Aim of the exercise: Please state how many lines of the data below contain the word "cake", offering nothing besides the number.

Records for processing:

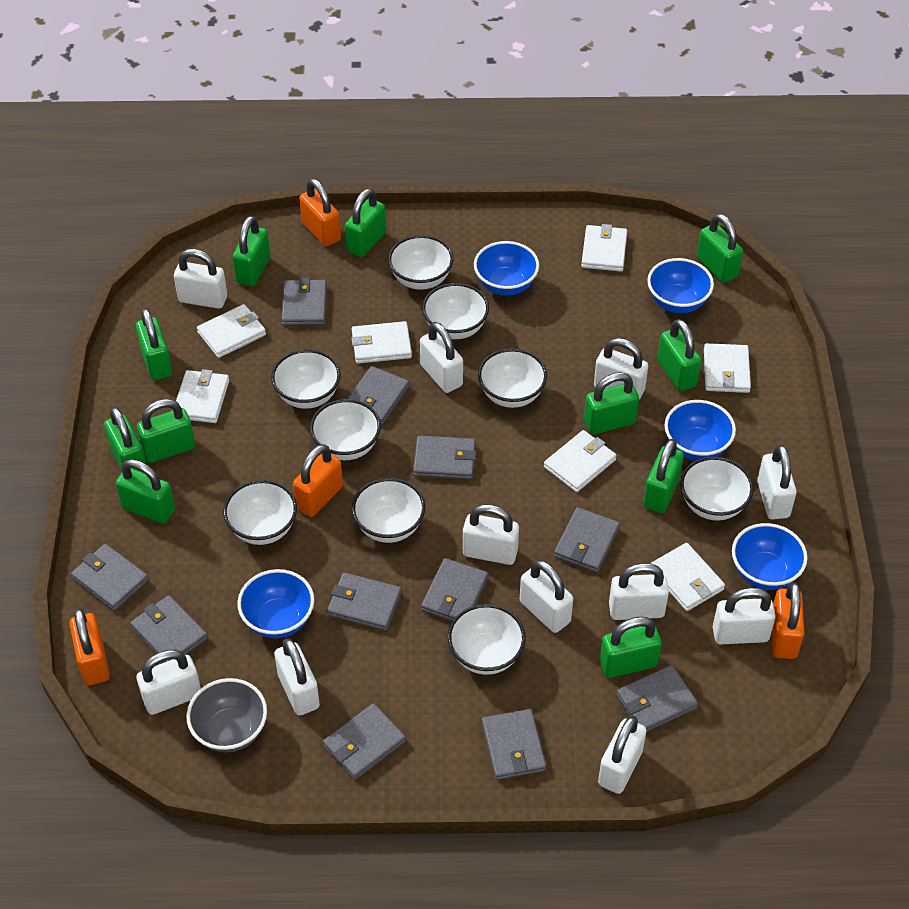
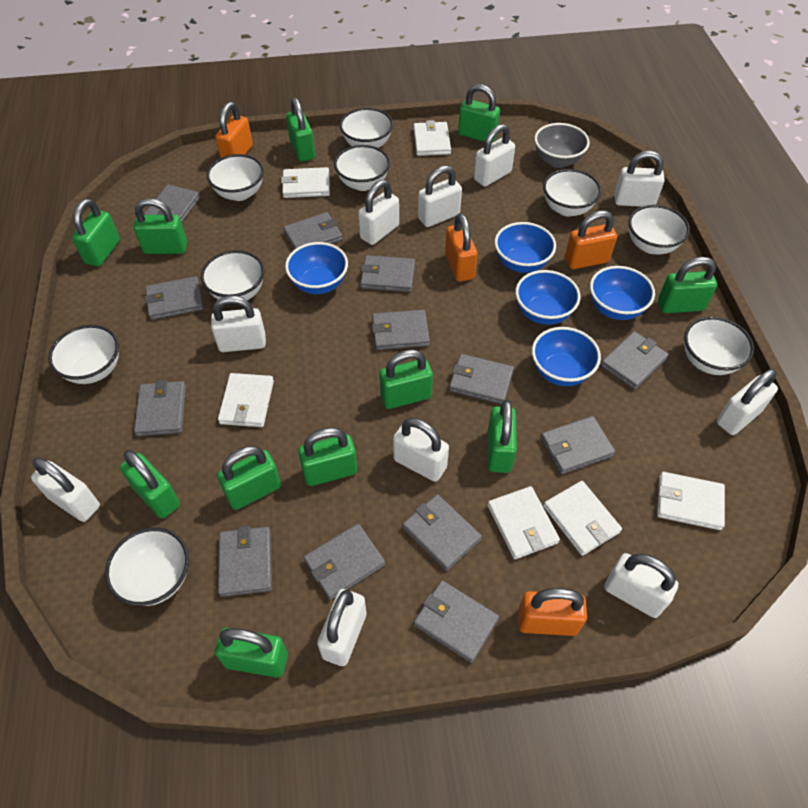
grey wallet: [71,544,149,611] [130,595,208,662] [282,277,327,326] [323,703,406,780] [327,572,402,631] [347,366,410,425] [413,435,476,479] [421,558,489,621] [482,709,547,780] [554,507,620,573] [616,665,698,732] = 11 -> [134,380,186,436] [144,184,200,223] [144,276,203,320] [218,526,272,597] [283,212,343,250] [303,524,385,600] [360,255,415,292] [372,310,430,350] [402,494,482,571] [414,580,499,663] [449,354,514,404] [540,416,616,474] [600,331,669,390] = 13
white padlock: [136,650,201,715] [174,249,227,309] [274,638,320,716] [420,322,463,393] [463,504,519,565] [520,560,573,633] [594,338,648,400] [598,716,647,794] [609,563,669,620] [713,587,776,645] [757,445,797,520] = 11 -> [31,457,100,522] [211,295,266,352] [317,589,366,666] [358,180,399,245] [393,418,449,482] [418,165,462,227] [474,124,515,187] [604,553,679,618] [614,151,665,207] [717,369,778,435] = 10
white wallet: [176,369,229,423] [197,304,266,358] [351,321,412,364] [544,430,617,492] [581,224,627,272] [651,543,725,611] [704,343,751,393] = 7 -> [218,373,274,427] [281,167,330,198] [414,120,451,156] [488,486,560,559] [543,481,622,556] [657,472,725,530] = 6

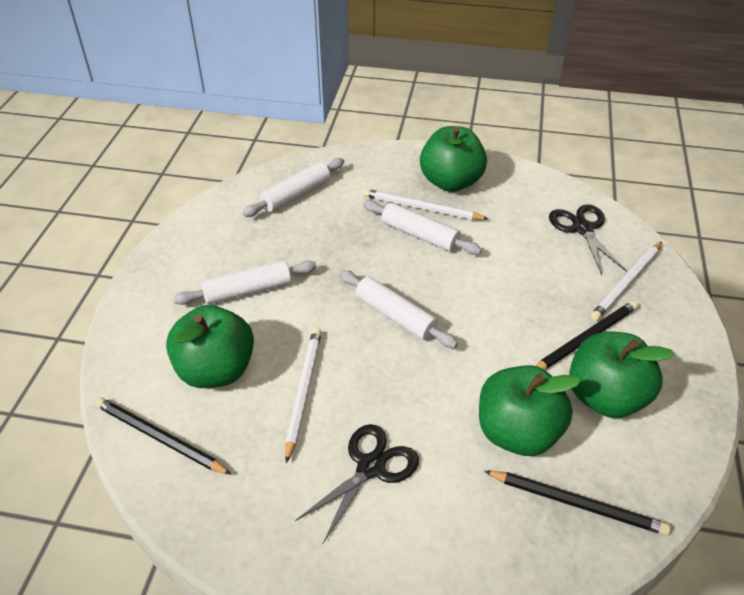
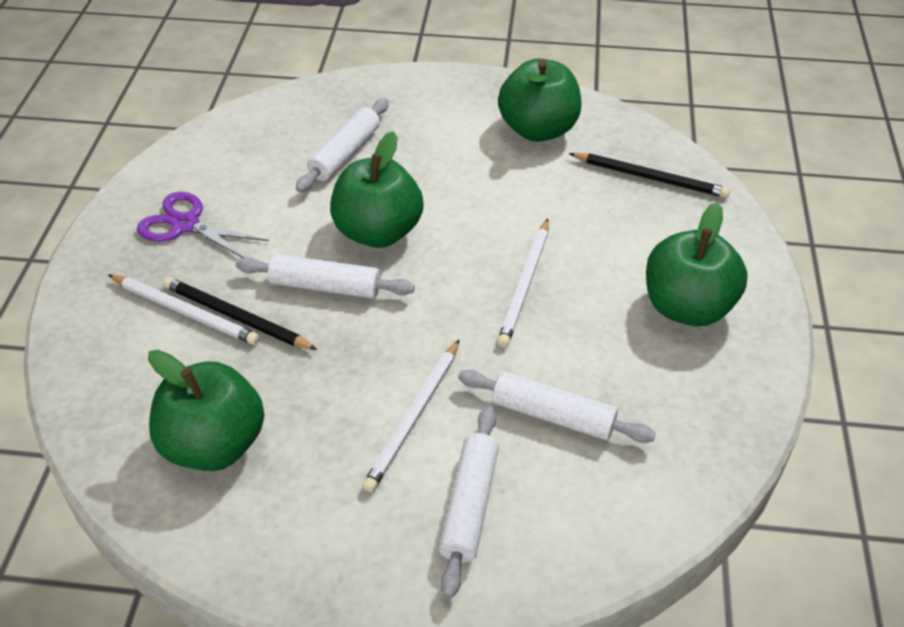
black pencil: [95,397,232,475] [484,471,671,536] [536,301,638,370] = 3 -> [163,277,317,350] [569,153,730,198] = 2
black scissors: [295,424,419,543] [549,204,627,275] = 2 -> none = 0
purple scissors: none = 0 -> [137,192,269,258] = 1

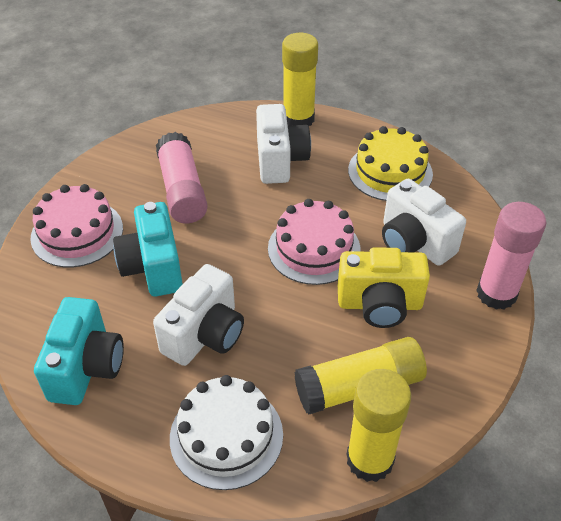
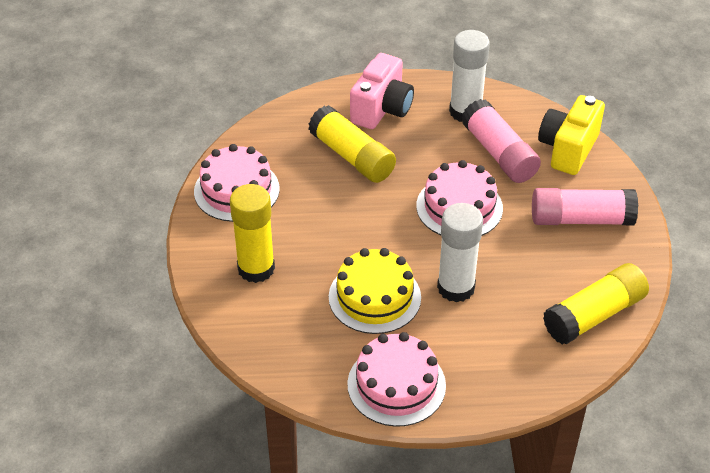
pink cake: [31,184,123,268] [268,199,361,285] = 2 -> [194,144,280,222] [347,332,446,427] [416,160,503,236] = 3
pink camera: none = 0 -> [350,53,414,129] = 1
turquoise camera: [34,297,124,405] [113,202,183,297] = 2 -> none = 0
white cake: [170,375,283,490] = 1 -> none = 0
white camera: [153,264,244,366] [256,104,311,184] [382,179,466,266] = 3 -> none = 0
white glue stick: none = 0 -> [437,203,483,303] [449,30,490,122] = 2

Response to this task: 2